▶ **TO DO**
Can you update the data below by replacing "Prelude No. 11" with "Prelude No. 12" wherever it appears and reproducing everything else unchanged, leaving the pictures out of your answer?

▶ **DATA ROWS**
»»

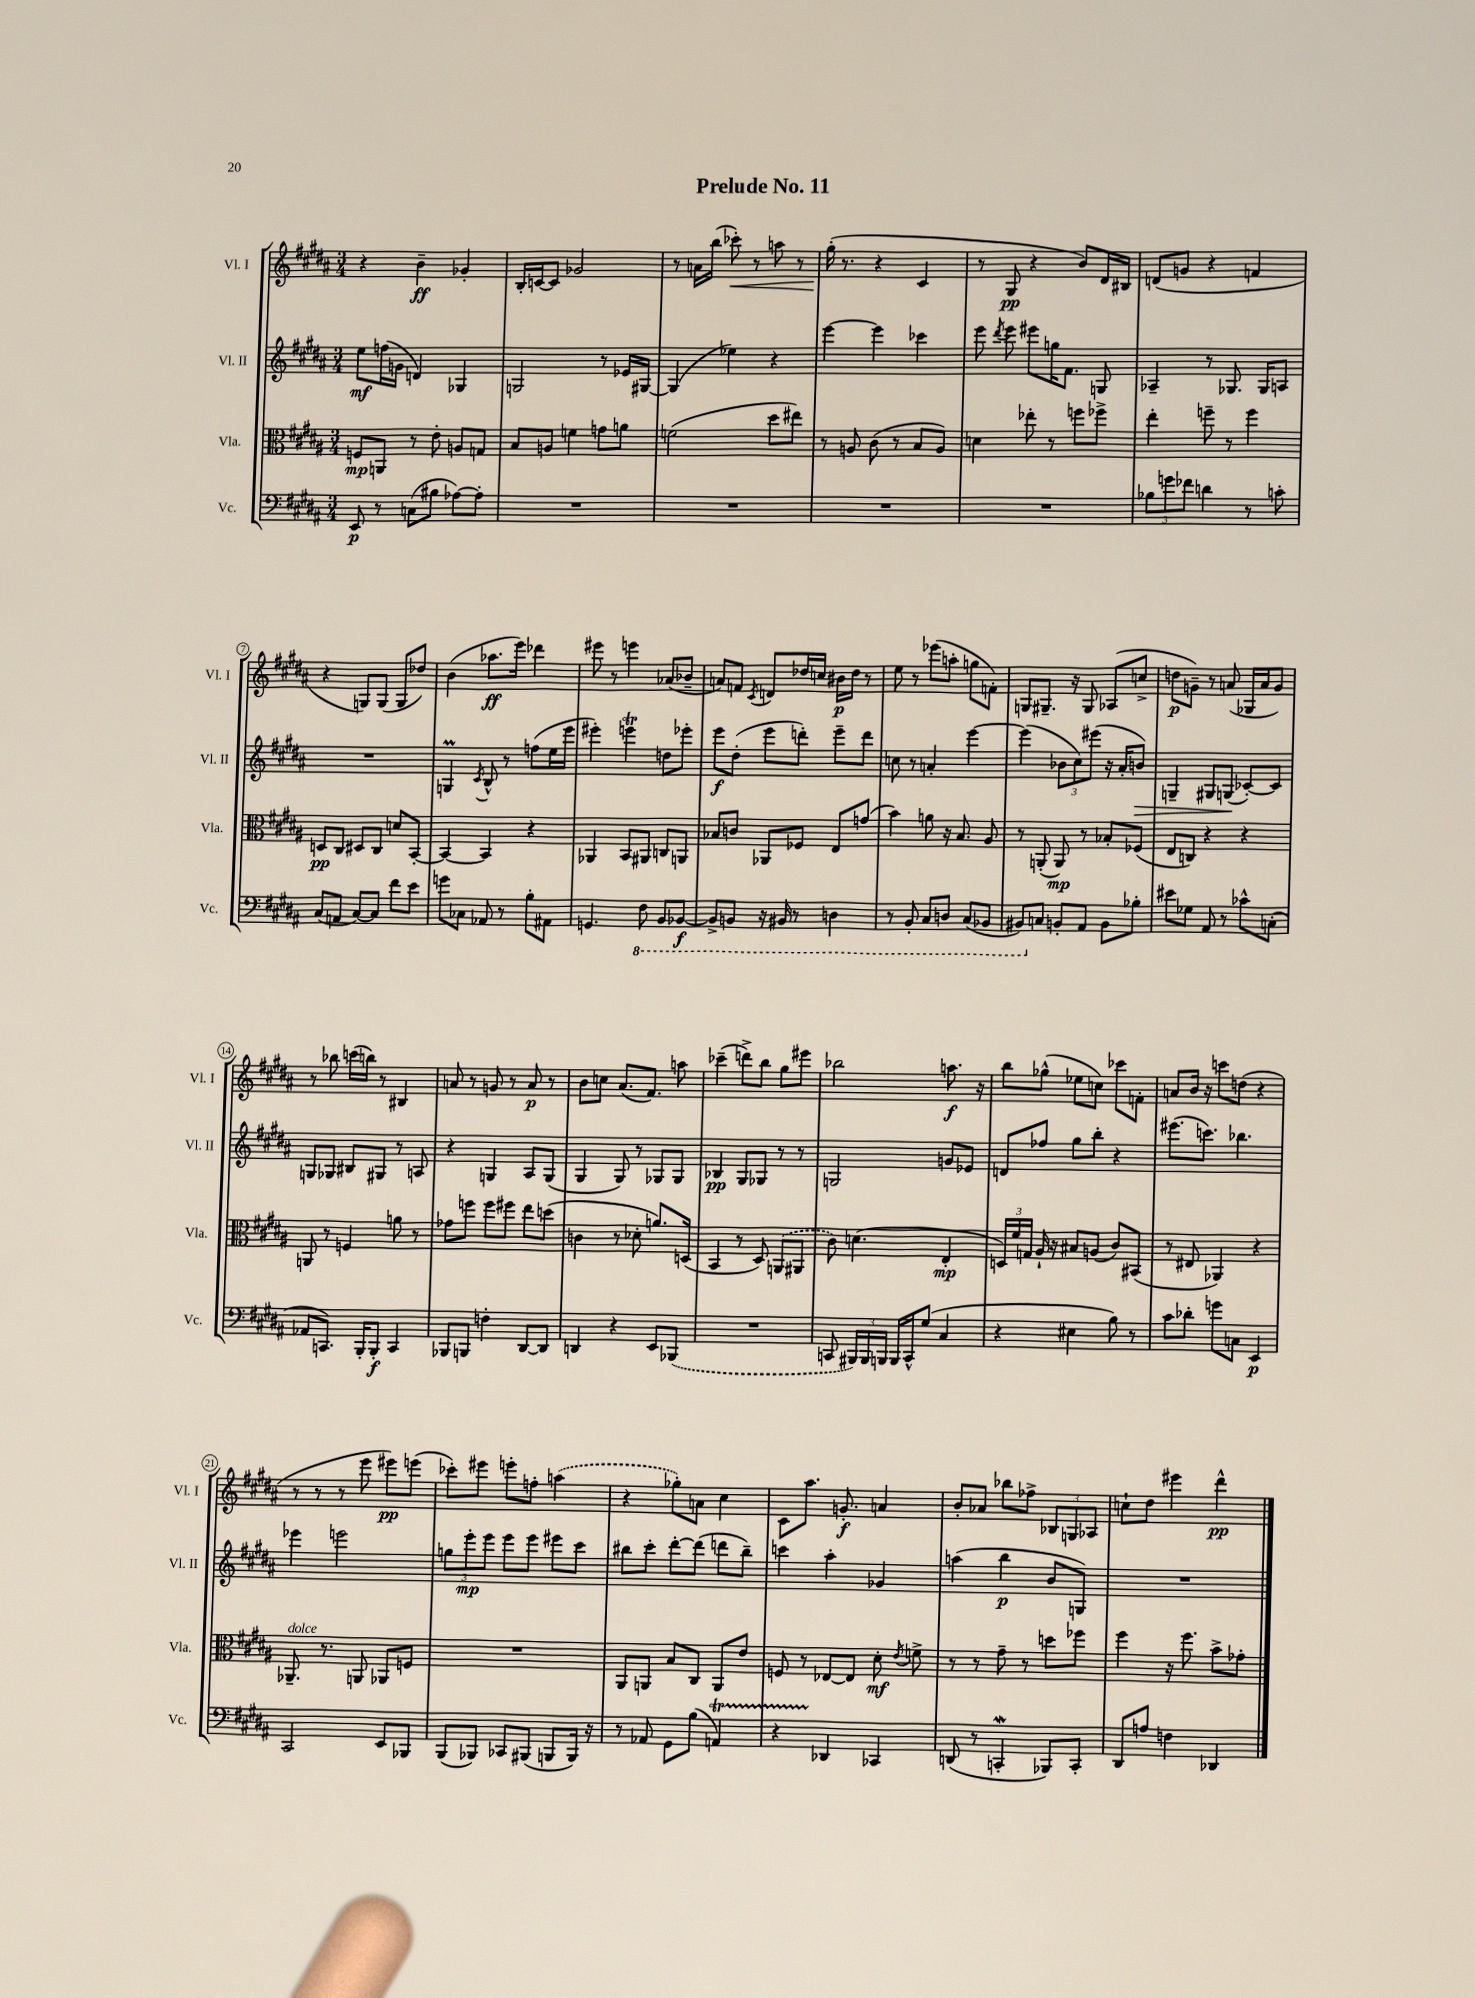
\header { title = "Prelude No. 11" }
<<
\new StaffGroup <<
\new Staff = "s0" \with { instrumentName = "Vl. I" shortInstrumentName = "Vl. I" } {
    \clef treble \key b \major \numericTimeSignature \time 3/4
    \autoBeamOff r4 b'4--\ff ges'4-. |
    b16[-. c'16~ c'8] ges'2 |
    r8 a'16[ b''16]( ces'''8-.\<) r8 a''8 r8 |
    gis''16-.\!( r8. r4 cis'4 |
    r8 gis8\pp r4 b'8[) dis'16 bis16] |
    d'8[( g'8] r4 f'4 |
    r4 g8[) g8]( g8[ des''8]) |
    b'4( aes''8.[\ff e'''16]) des'''4 |
    eis'''8 r8 e'''4 aes'8[( bes'8]-- |
    a'8[) f'8] \acciaccatura { cis'8 } d'8[ des''16 c''16] bis'16[\p des''16] r8 |
    e''8 r8 ees'''8[( a''8]-. g''8[ f'8]-.) |
    g8[ gis8.]-- r16 gis8 aes8[( c''8]-> |
    d''8[\p g'8]--) r8 a'8( ges16[ a'16 g'8]) |
    r8 bes''8 c'''16[( b''16]) r8 bis4 |
    a'8 r8 g'8 r8 a'8\p r8 |
    b'8[ c''8] ais'8.[( fis'8.]) a''8 |
    ces'''4--( d'''8[->) b''8] gis''8[ eis'''8] |
    bes''2 a''8.\f r16 |
    b''8[ ges''8]-^( ees''8[ c''8]) ces'''8[ f'8]-. |
    a'8[ b'16] r16 c'''8[ d''8]( r4 |
    r8 r8 r8 e'''8 eis'''8[\pp) e'''8]( |
    ces'''8[-.) eis'''8] e'''8[-. f''8]-. \once \slurDashed a''4( |
    r4 ges''8[-.) a'8] cis''4 |
    cis'8[ ais''8.] g'8.-.\f a'4 |
    b'8[-. aes'8] bes''8[ fes''8]-> \tuplet 3/2 { bes8[ g8 aes8] } |
    c''8[-! dis''8] eis'''4 dis'''4-^\pp \bar "|." |
}
\new Staff = "s1" \with { instrumentName = "Vl. II" shortInstrumentName = "Vl. II" } {
    \clef treble \key b \major \numericTimeSignature \time 3/4
    \autoBeamOff e''8[\mf f''16( g'16] d'4) ges4 |
    g2 r8 ees'16[ gis16]~ |
    gis4( ees''4) r4 |
    e'''4~ e'''4 ces'''4 |
    e'''8 \acciaccatura { dis'''8 } e'''8 eis'''8[ g''16 fis'8.] g8 |
    aes4-- r8 ges8. ges16[ a8] |
    R2. |
    g4\prall \acciaccatura { cis'8 } b8-^ r8 f''8[( e''16 e'''16] |
    eis'''4-.) e'''4\trill d''8[ ees'''8]-. |
    e'''8[\f dis''8]-.( e'''8[ d'''8]-.) e'''8[-- d'''8] |
    c''8 r8 a'4-. e'''4~ |
    e'''4( \tuplet 3/2 { bes'8[ cis''8) eis'''8]( } r16 ais'16[-. b'8]\>) |
    g4-- gis8[ g8]\!( ces'8[~-.) ces'8] |
    g8[ ges8] bis8[ gis8] r8 a8 |
    r4 g4 ais8[ g8]( |
    gis4 gis8) r8 ges8[ ges8] |
    bes4\pp gis8[ ges8] r8 r8 |
    g2 g'8[ ees'8] |
    d'8[ fes''8] gis''8[ b''8]-. r4 |
    eis'''8.[( c'''8.]) bes''4. |
    ees'''4 e'''2 |
    \tuplet 3/2 { g''8[ e'''8-.\mp e'''8] } e'''8[ e'''8] eis'''8[ cis'''8] |
    bis''8[ cis'''8]-. dis'''8[~-. dis'''8]( d'''8[ bis''8]--) |
    c'''4 ais''4-. ges'4 |
    a''4( b''4\p b'8[ g8]) |
    R2. \bar "|." |
}
\new Staff = "s2" \with { instrumentName = "Vla." shortInstrumentName = "Vla." } {
    \clef alto \key b \major \numericTimeSignature \time 3/4
    \autoBeamOff f8[\mp a,8] r8 e'8-. a8[ g8] |
    b8[ a8] f'4 g'8[ a'8] |
    f'2( dis''8[ eis''8]) |
    r8 a8 cis'8( r8 b8[ a8]) |
    d'4 ees''8-. r8 f''8[ fes''8]-> |
    e''4-. f''8-- r8 f''4 |
    d8[\pp cis8] dis8[ cis8] d'8[ b,8]~-. |
    b,4~ b,4 r4 |
    aes,4 b,8[ ais,8] c8[ a,8] |
    bes8[ c'8] aes,8[ fes8] e8[ g'8]( |
    b'4) a'8 r16 b8. ais8 |
    r8 a,8-.( a,8\mp) r8 bes8[-. fes8]( |
    e8[ c8]) r4 r4 |
    a,8 r8 f4 a'8 r8 |
    ges'8[ f''8] f''8[ fis''8] e''8[ d''8]( |
    c'4 r8 des'8-. a'8.[) d16]( |
    b,4 r8 dis8) \once \slurDashed a,8[( ais,8] |
    cis'8) d'4.( e4-.\mp |
    \tuplet 3/2 { d16[) fis'16 g16] } ais16-! r16 bis8[ a8]( cis'8[) bis,8]( |
    r8 eis8 aes,4) r4 |
    aes,8.--^\markup { \italic "dolce" } r8. a,8 aes,8[ f8] |
    R2. |
    ais,8[ a,8] b8[ cis8] a,8[ e'8] |
    f8 r8 ees8[~ ees8] dis'8-.\mf \acciaccatura { e'8 } f'8-> |
    r8 r8 gis'8-- r8 d''8[ fes''8] |
    fis''4 r16 fis''8. b'8[-> ges'8]-. \bar "|." |
}
\new Staff = "s3" \with { instrumentName = "Vc." shortInstrumentName = "Vc." } {
    \clef bass \key b \major \numericTimeSignature \time 3/4
    \autoBeamOff e,8\p r8 c8[( bis8] aes8[~) aes8]-. |
    R2. |
    R2. |
    R2. |
    R2. |
    \tuplet 3/2 { bes8[ g'8 fes'8] } d'4 r8 c'8-. |
    cis8[( a,8] cis8[~) cis8] fis'8[ e'8] |
    g'8[ ces8] aes,8 r8 b8[-. ais,8] |
    g,4. \ottava #-1 fis,8 b,,8[ bes,,8]~\f |
    bes,,8[-> b,,8] r16 bis,,16 r8 d,4 |
    r8 b,,8-. cis,8[ d,8] cis,8[( bes,,8] |
    bis,,8[) \ottava #0 c8] b,!8[-. ais,8] b,8[ bes8]-. |
    eis'8[ ges8] ais,8 r8 ces'8[-^ c8]-.( |
    aes,8[ c,8.]) b,,16[-. b,,8]-.\f c,4 |
    bes,,8[ b,,8] f4-. dis,8[~ dis,8] |
    d,4 r4 e,8[ \once \slurDashed bes,,8]( |
    R2. |
    c,8 \tuplet 3/2 { bis,,16[) bis,,16 b,,16] } b,,16[ c,16-^ gis8]( cis4 |
    r4 eis4 b8) r8 |
    cis'8[ des'8]-. g'8[ c8] e,4\p |
    cis,2 e,8[ bes,,8] |
    b,,8[( bes,,8]) ces,8[ bis,,8]( b,,8[ b,,16]) r16 |
    r8 aes,8 gis,8[ b8]( a,4\startTrillSpan) |
    r4 des,4\stopTrillSpan ces,4 |
    d,8( r8 c,4-.\mordent bes,,8[) c,8]-. |
    dis,8[ a8] f4 des,4 \bar "|." |
}
>>
>>
\layout { \context { \Score \override BarNumber.stencil = #(make-stencil-circler 0.1 0.3 ly:text-interface::print) } }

««

▶ **EXPECTED OUTPUT**
\header { title = "Prelude No. 12" }
<<
\new StaffGroup <<
\new Staff = "s0" \with { instrumentName = "Vl. I" shortInstrumentName = "Vl. I" } {
    \clef treble \key b \major \numericTimeSignature \time 3/4
    \autoBeamOff r4 b'4--\ff ges'4-. |
    b16[-. c'16~ c'8] ges'2 |
    r8 a'16[ b''16]( ces'''8-.\<) r8 a''8 r8 |
    gis''16-.\!( r8. r4 cis'4 |
    r8 gis8\pp r4 b'8[) dis'16 bis16] |
    d'8[( g'8] r4 f'4 |
    r4 g8[) g8]( g8[ des''8]) |
    b'4( aes''8.[\ff e'''16]) des'''4 |
    eis'''8 r8 e'''4 aes'8[( bes'8]-- |
    a'8[) f'8] \acciaccatura { cis'8 } d'8[ des''16 c''16] bis'16[\p des''16] r8 |
    e''8 r8 ees'''8[( a''8]-. g''8[ f'8]-.) |
    g8[ gis8.]-- r16 gis8 aes8[( c''8]-> |
    d''8[\p g'8]--) r8 a'8( ges16[ a'16 g'8]) |
    r8 bes''8 c'''16[( b''16]) r8 bis4 |
    a'8 r8 g'8 r8 a'8\p r8 |
    b'8[ c''8] ais'8.[( fis'8.]) a''8 |
    ces'''4--( d'''8[->) b''8] gis''8[ eis'''8] |
    bes''2 a''8.\f r16 |
    b''8[ ges''8]-^( ees''8[ c''8]) ces'''8[ f'8]-. |
    a'8[ b'16] r16 c'''8[ d''8]( r4 |
    r8 r8 r8 e'''8 eis'''8[\pp) e'''8]( |
    ces'''8[-.) eis'''8] e'''8[-. f''8]-. \once \slurDashed a''4( |
    r4 ges''8[-.) a'8] cis''4 |
    cis'8[ ais''8.] g'8.-.\f a'4 |
    b'8[-. aes'8] bes''8[ fes''8]-> \tuplet 3/2 { bes8[ g8 aes8] } |
    c''8[-! dis''8] eis'''4 dis'''4-^\pp \bar "|." |
}
\new Staff = "s1" \with { instrumentName = "Vl. II" shortInstrumentName = "Vl. II" } {
    \clef treble \key b \major \numericTimeSignature \time 3/4
    \autoBeamOff e''8[\mf f''16( g'16] d'4) ges4 |
    g2 r8 ees'16[ gis16]~ |
    gis4( ees''4) r4 |
    e'''4~ e'''4 ces'''4 |
    e'''8 \acciaccatura { dis'''8 } e'''8 eis'''8[ g''16 fis'8.] g8 |
    aes4-- r8 ges8. ges16[ a8] |
    R2. |
    g4\prall \acciaccatura { cis'8 } b8-^ r8 f''8[( e''16 e'''16] |
    eis'''4-.) e'''4\trill d''8[ ees'''8]-. |
    e'''8[\f dis''8]-.( e'''8[ d'''8]-.) e'''8[-- d'''8] |
    c''8 r8 a'4-. e'''4~ |
    e'''4( \tuplet 3/2 { bes'8[ cis''8) eis'''8]( } r16 ais'16[-. b'8]\>) |
    g4-- gis8[ g8]\!( ces'8[~-.) ces'8] |
    g8[ ges8] bis8[ gis8] r8 a8 |
    r4 g4 ais8[ g8]( |
    gis4 gis8) r8 ges8[ ges8] |
    bes4\pp gis8[ ges8] r8 r8 |
    g2 g'8[ ees'8] |
    d'8[ fes''8] gis''8[ b''8]-. r4 |
    eis'''8.[( c'''8.]) bes''4. |
    ees'''4 e'''2 |
    \tuplet 3/2 { g''8[ e'''8-.\mp e'''8] } e'''8[ e'''8] eis'''8[ cis'''8] |
    bis''8[ cis'''8]-. dis'''8[~-. dis'''8]( d'''8[ bis''8]--) |
    c'''4 ais''4-. ges'4 |
    a''4( b''4\p b'8[ g8]) |
    R2. \bar "|." |
}
\new Staff = "s2" \with { instrumentName = "Vla." shortInstrumentName = "Vla." } {
    \clef alto \key b \major \numericTimeSignature \time 3/4
    \autoBeamOff f8[\mp a,8] r8 e'8-. a8[ g8] |
    b8[ a8] f'4 g'8[ a'8] |
    f'2( dis''8[ eis''8]) |
    r8 a8 cis'8( r8 b8[ a8]) |
    d'4 ees''8-. r8 f''8[ fes''8]-> |
    e''4-. f''8-- r8 f''4 |
    d8[\pp cis8] dis8[ cis8] d'8[ b,8]~-. |
    b,4~ b,4 r4 |
    aes,4 b,8[ ais,8] c8[ a,8] |
    bes8[ c'8] aes,8[ fes8] e8[ g'8]( |
    b'4) a'8 r16 b8. ais8 |
    r8 a,8-.( a,8\mp) r8 bes8[-. fes8]( |
    e8[ c8]) r4 r4 |
    a,8 r8 f4 a'8 r8 |
    ges'8[ f''8] f''8[ fis''8] e''8[ d''8]( |
    c'4 r8 des'8-. a'8.[) d16]( |
    b,4 r8 dis8) \once \slurDashed a,8[( ais,8] |
    cis'8) d'4.( e4-.\mp |
    \tuplet 3/2 { d16[) fis'16 g16] } ais16-! r16 bis8[ a8]( cis'8[) bis,8]( |
    r8 eis8 aes,4) r4 |
    aes,8.--^\markup { \italic "dolce" } r8. a,8 aes,8[ f8] |
    R2. |
    ais,8[ a,8] b8[ cis8] a,8[ e'8] |
    f8 r8 ees8[~ ees8] dis'8-.\mf \acciaccatura { e'8 } f'8-> |
    r8 r8 gis'8-- r8 d''8[ fes''8] |
    fis''4 r16 fis''8. b'8[-> ges'8]-. \bar "|." |
}
\new Staff = "s3" \with { instrumentName = "Vc." shortInstrumentName = "Vc." } {
    \clef bass \key b \major \numericTimeSignature \time 3/4
    \autoBeamOff e,8\p r8 c8[( bis8] aes8[~) aes8]-. |
    R2. |
    R2. |
    R2. |
    R2. |
    \tuplet 3/2 { bes8[ g'8 fes'8] } d'4 r8 c'8-. |
    cis8[( a,8] cis8[~) cis8] fis'8[ e'8] |
    g'8[ ces8] aes,8 r8 b8[-. ais,8] |
    g,4. \ottava #-1 fis,8 b,,8[ bes,,8]~\f |
    bes,,8[-> b,,8] r16 bis,,16 r8 d,4 |
    r8 b,,8-. cis,8[ d,8] cis,8[( bes,,8] |
    bis,,8[) \ottava #0 c8] b,!8[-. ais,8] b,8[ bes8]-. |
    eis'8[ ges8] ais,8 r8 ces'8[-^ c8]-.( |
    aes,8[ c,8.]) b,,16[-. b,,8]-.\f c,4 |
    bes,,8[ b,,8] f4-. dis,8[~ dis,8] |
    d,4 r4 e,8[ \once \slurDashed bes,,8]( |
    R2. |
    c,8 \tuplet 3/2 { bis,,16[) bis,,16 b,,16] } b,,16[ c,16-^ gis8]( cis4 |
    r4 eis4 b8) r8 |
    cis'8[ des'8]-. g'8[ c8] e,4\p |
    cis,2 e,8[ bes,,8] |
    b,,8[( bes,,8]) ces,8[ bis,,8]( b,,8[ b,,16]) r16 |
    r8 aes,8 gis,8[ b8]( a,4\startTrillSpan) |
    r4 des,4\stopTrillSpan ces,4 |
    d,8( r8 c,4-.\mordent bes,,8[) c,8]-. |
    dis,8[ a8] f4 des,4 \bar "|." |
}
>>
>>
\layout { \context { \Score \override BarNumber.stencil = #(make-stencil-circler 0.1 0.3 ly:text-interface::print) } }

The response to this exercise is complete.